▸ **THE PROBLEM**
In the entries that follow, the lines from the line containing "R4: 1.8k (N_3, N_12) -> 2.7k (N_3, N_12)" up to and including the line containing "R5: 4.7k (GND, W7) -> 5.1k (GND, W7)" must be copied exactly, with pictures omitted.

[Structured diff data]
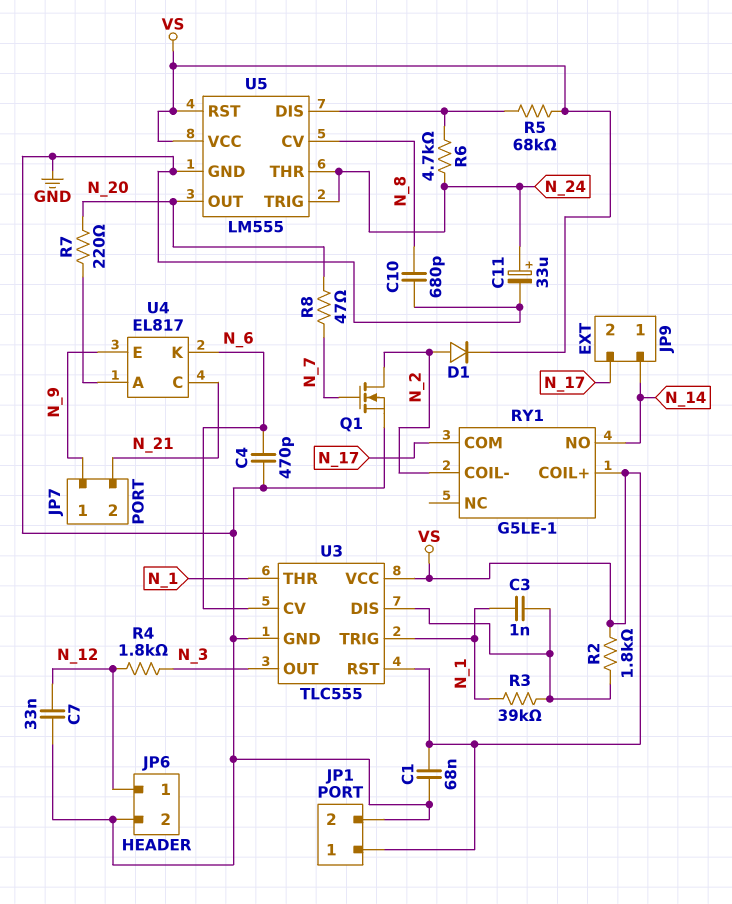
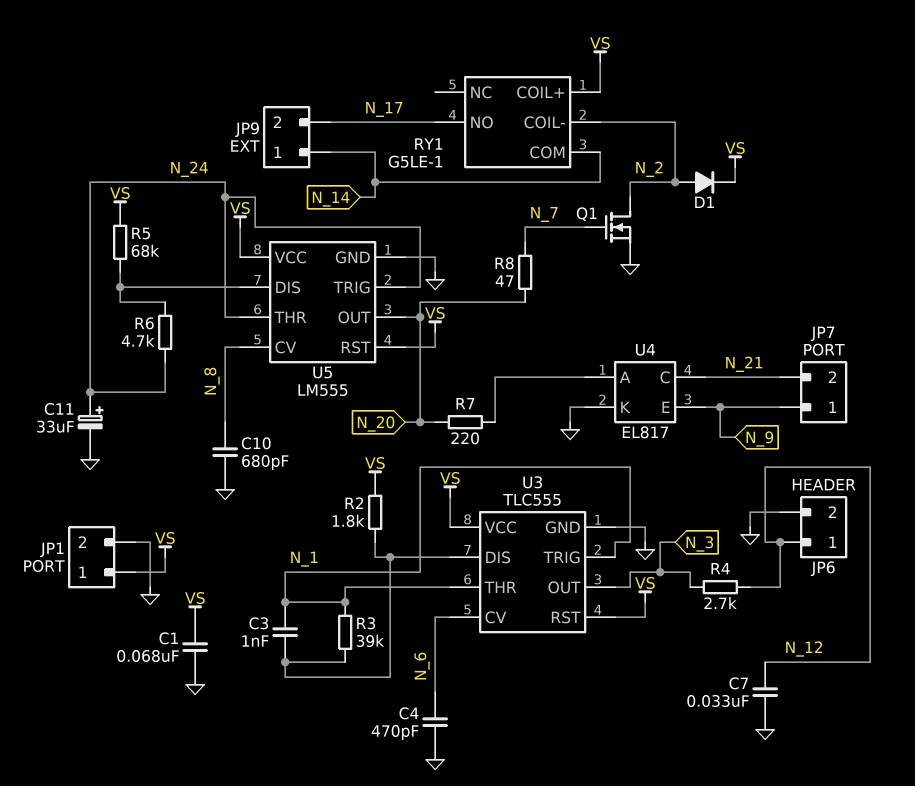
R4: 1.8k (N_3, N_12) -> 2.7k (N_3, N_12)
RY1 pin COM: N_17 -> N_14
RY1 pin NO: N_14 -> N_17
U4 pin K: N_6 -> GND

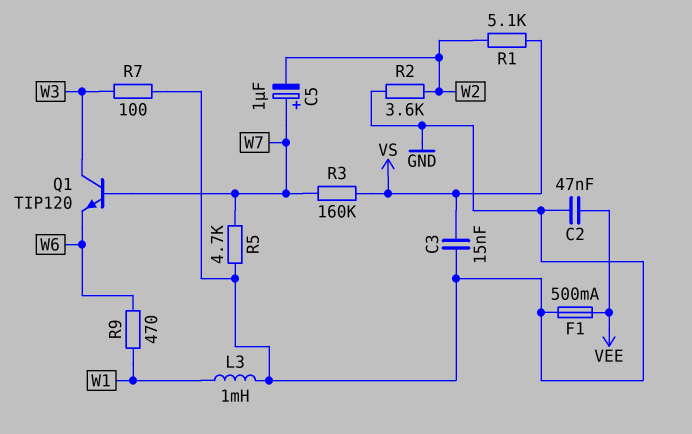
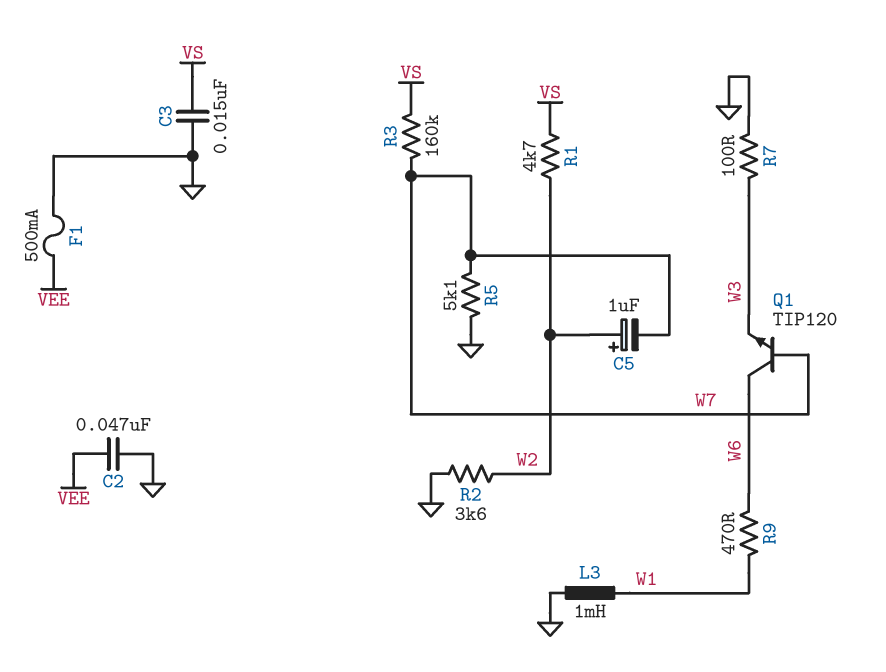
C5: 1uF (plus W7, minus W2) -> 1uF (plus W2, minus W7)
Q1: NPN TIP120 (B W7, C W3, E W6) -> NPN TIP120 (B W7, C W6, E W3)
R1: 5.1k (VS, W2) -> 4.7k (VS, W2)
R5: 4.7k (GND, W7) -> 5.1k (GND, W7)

* * *

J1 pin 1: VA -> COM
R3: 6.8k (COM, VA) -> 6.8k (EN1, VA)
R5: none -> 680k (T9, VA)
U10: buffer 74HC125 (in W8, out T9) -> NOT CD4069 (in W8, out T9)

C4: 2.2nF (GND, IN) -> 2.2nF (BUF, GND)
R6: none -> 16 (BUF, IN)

▸ **RESULT OF THIS EXERCISE**
R4: 1.8k (N_3, N_12) -> 2.7k (N_3, N_12)
RY1 pin COM: N_17 -> N_14
RY1 pin NO: N_14 -> N_17
U4 pin K: N_6 -> GND

C5: 1uF (plus W7, minus W2) -> 1uF (plus W2, minus W7)
Q1: NPN TIP120 (B W7, C W3, E W6) -> NPN TIP120 (B W7, C W6, E W3)
R1: 5.1k (VS, W2) -> 4.7k (VS, W2)
R5: 4.7k (GND, W7) -> 5.1k (GND, W7)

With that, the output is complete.